__TASK INSTRUCTIONS__: A picture should never appear in your copy. Transcribe the listing exactly from its first line through the line with "R205: 2.2k (BTN, IN) -> 47k (BTN, IN)", both ends included.

__GIVEN RECORDS__:
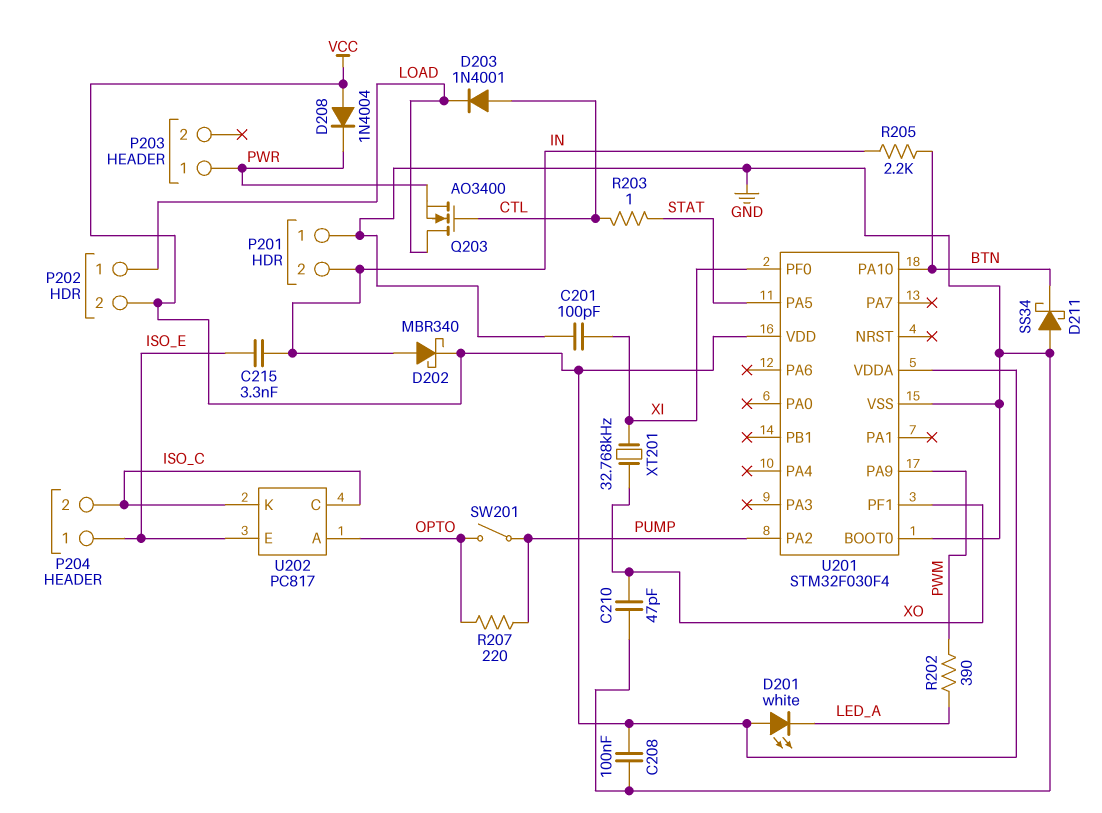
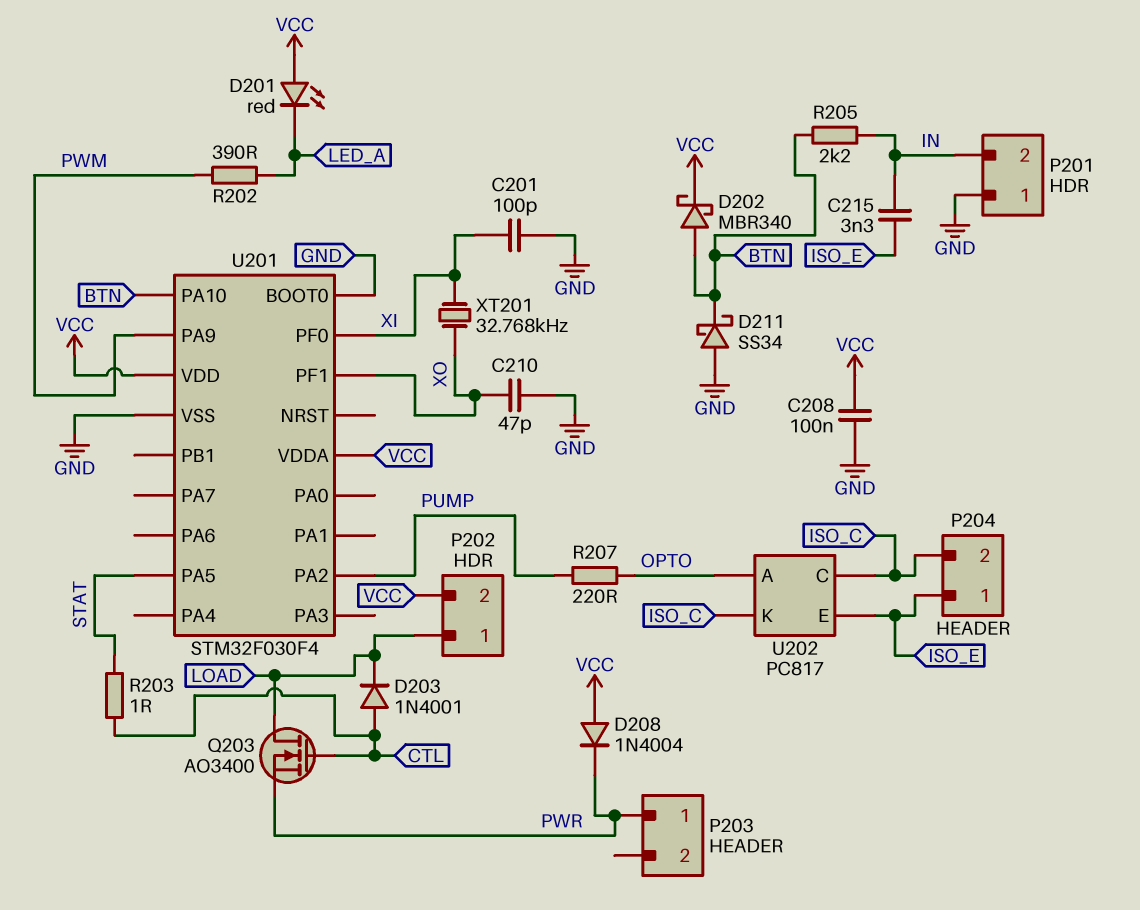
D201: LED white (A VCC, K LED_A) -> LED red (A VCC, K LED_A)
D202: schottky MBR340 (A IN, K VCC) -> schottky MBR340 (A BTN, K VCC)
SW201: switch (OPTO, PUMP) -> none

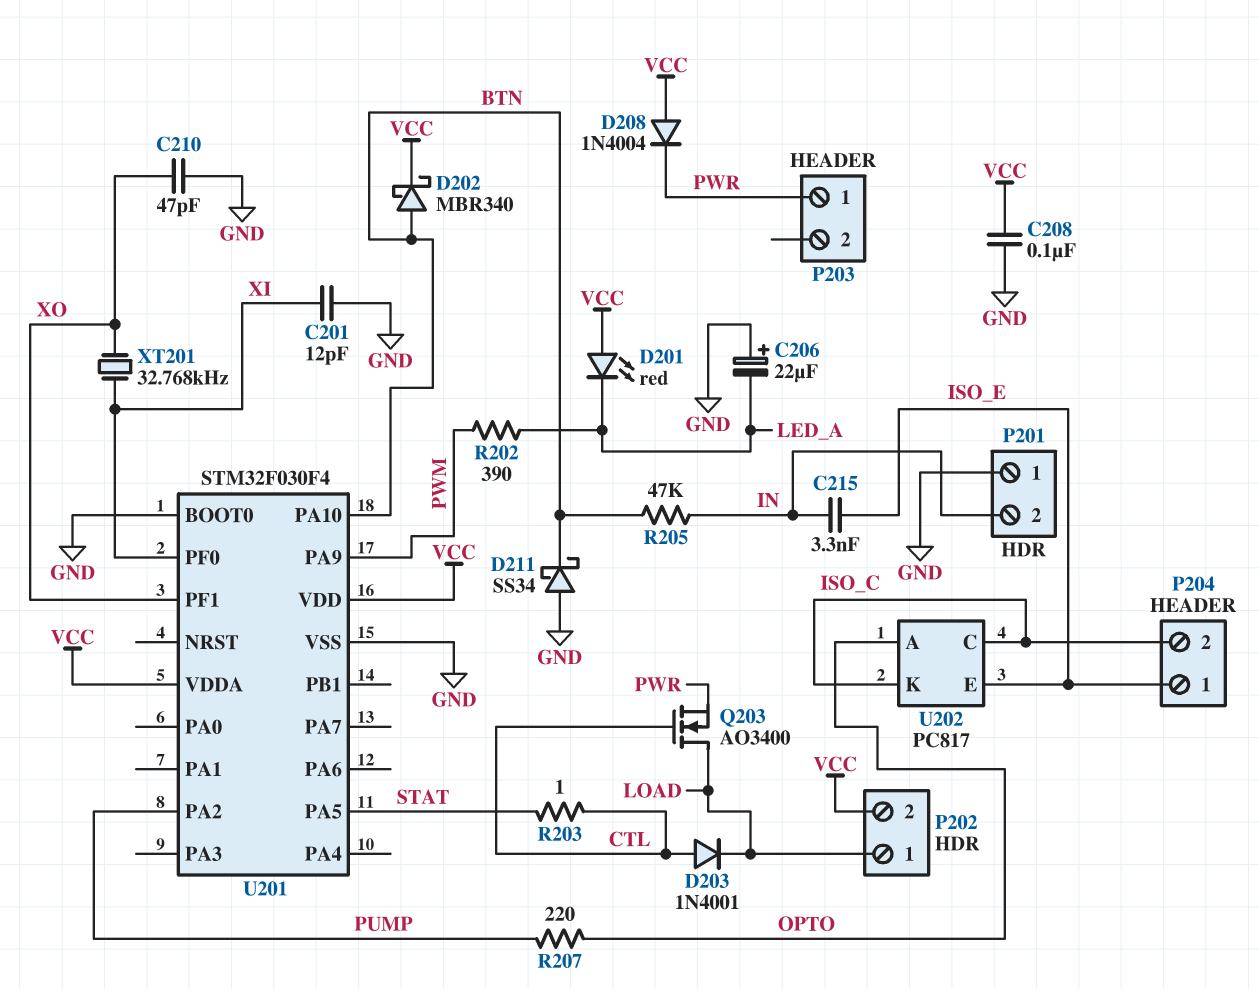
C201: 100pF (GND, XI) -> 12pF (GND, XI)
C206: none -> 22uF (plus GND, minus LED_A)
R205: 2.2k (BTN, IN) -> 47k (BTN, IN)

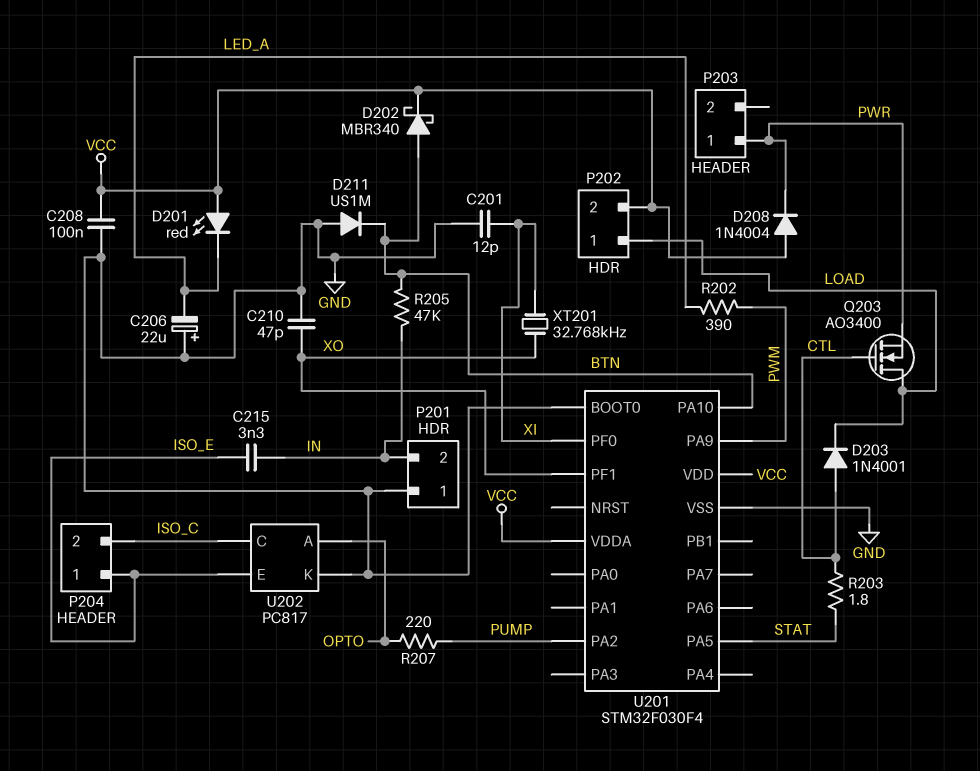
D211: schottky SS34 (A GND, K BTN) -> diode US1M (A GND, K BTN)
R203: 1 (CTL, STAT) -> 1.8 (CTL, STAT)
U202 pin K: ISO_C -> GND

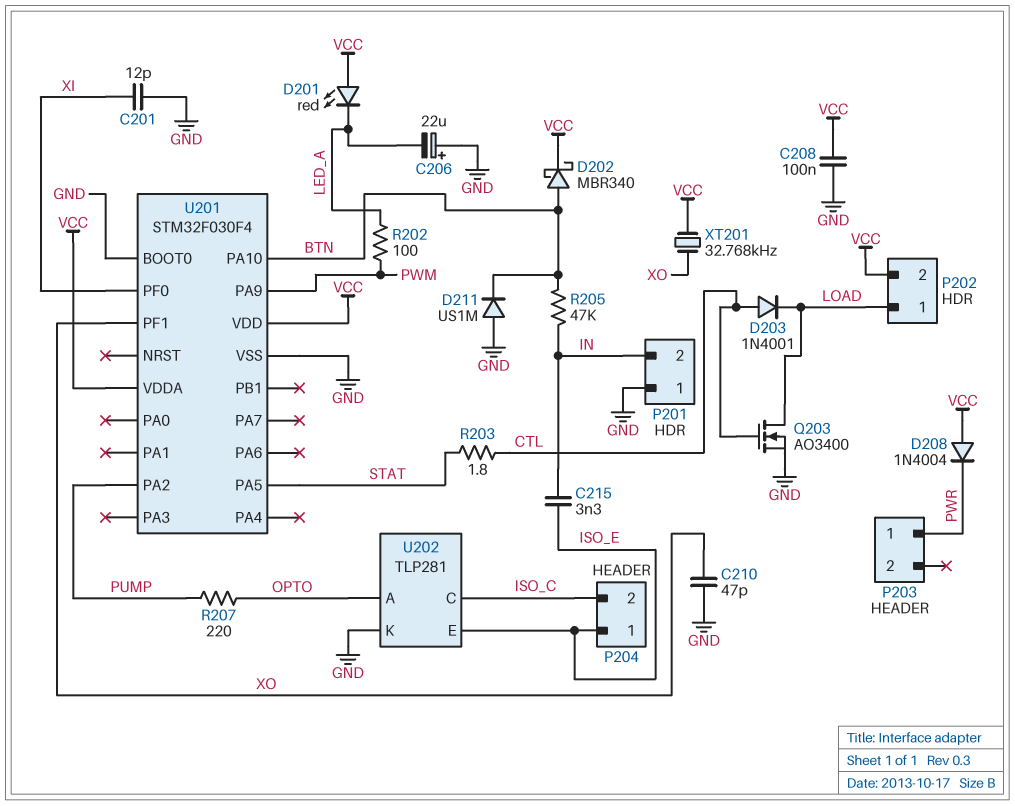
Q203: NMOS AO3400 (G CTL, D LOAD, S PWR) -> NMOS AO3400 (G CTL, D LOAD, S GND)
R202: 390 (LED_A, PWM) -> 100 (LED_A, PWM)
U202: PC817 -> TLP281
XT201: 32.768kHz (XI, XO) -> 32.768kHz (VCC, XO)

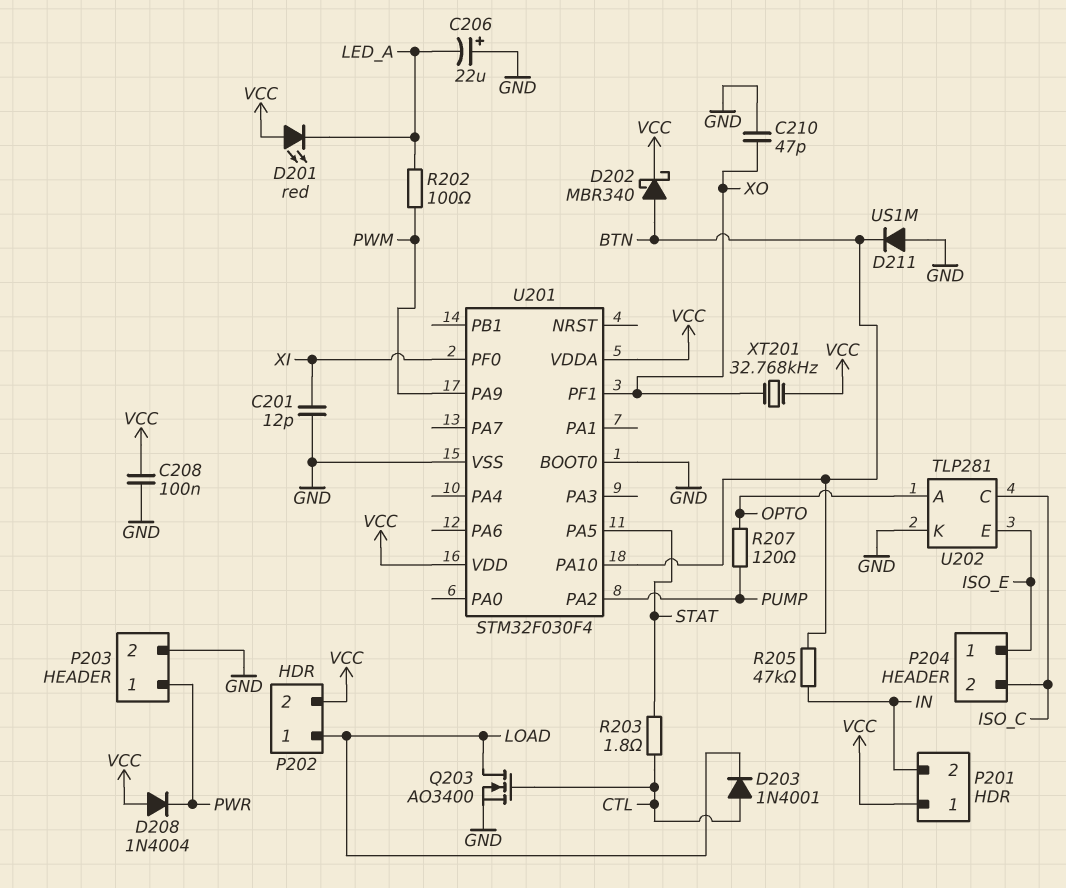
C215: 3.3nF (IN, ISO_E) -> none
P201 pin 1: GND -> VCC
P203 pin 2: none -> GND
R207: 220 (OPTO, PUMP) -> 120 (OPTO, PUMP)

__TASK RESPONSE__:
D201: LED white (A VCC, K LED_A) -> LED red (A VCC, K LED_A)
D202: schottky MBR340 (A IN, K VCC) -> schottky MBR340 (A BTN, K VCC)
SW201: switch (OPTO, PUMP) -> none

C201: 100pF (GND, XI) -> 12pF (GND, XI)
C206: none -> 22uF (plus GND, minus LED_A)
R205: 2.2k (BTN, IN) -> 47k (BTN, IN)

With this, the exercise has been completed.